*** Block opens ***

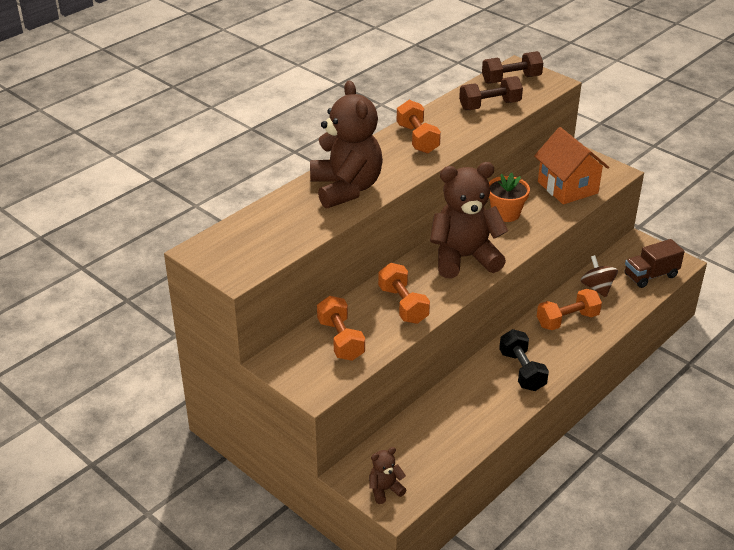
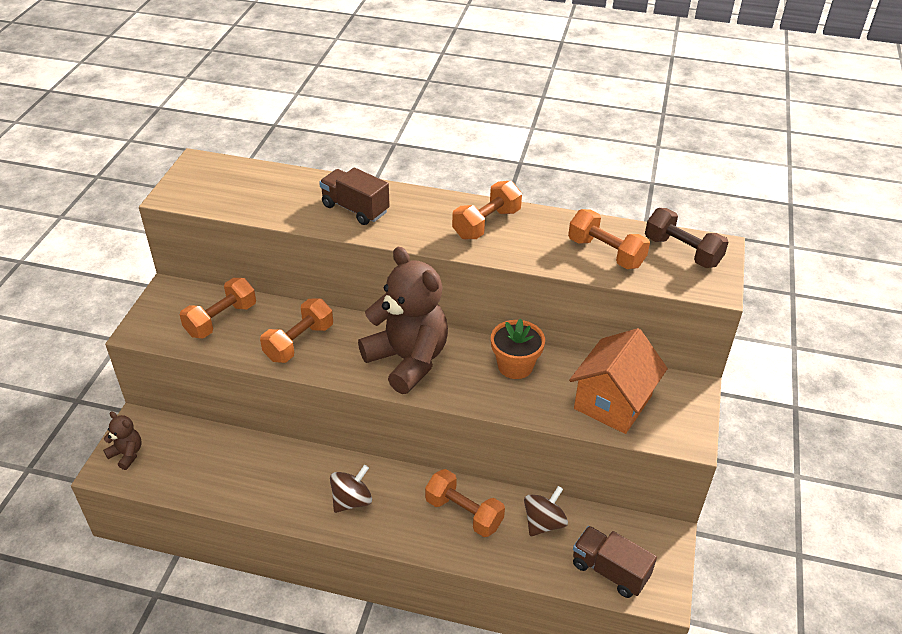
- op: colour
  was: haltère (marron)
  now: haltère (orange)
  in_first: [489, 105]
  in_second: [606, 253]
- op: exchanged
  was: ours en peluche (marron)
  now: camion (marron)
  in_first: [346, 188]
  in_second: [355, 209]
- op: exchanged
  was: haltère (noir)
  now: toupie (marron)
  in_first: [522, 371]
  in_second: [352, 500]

*** Block closes ***

- Directions for this task -
Write out the material above again, word for word, minus its pictures.

- Output below -
- op: colour
  was: haltère (marron)
  now: haltère (orange)
  in_first: [489, 105]
  in_second: [606, 253]
- op: exchanged
  was: ours en peluche (marron)
  now: camion (marron)
  in_first: [346, 188]
  in_second: [355, 209]
- op: exchanged
  was: haltère (noir)
  now: toupie (marron)
  in_first: [522, 371]
  in_second: [352, 500]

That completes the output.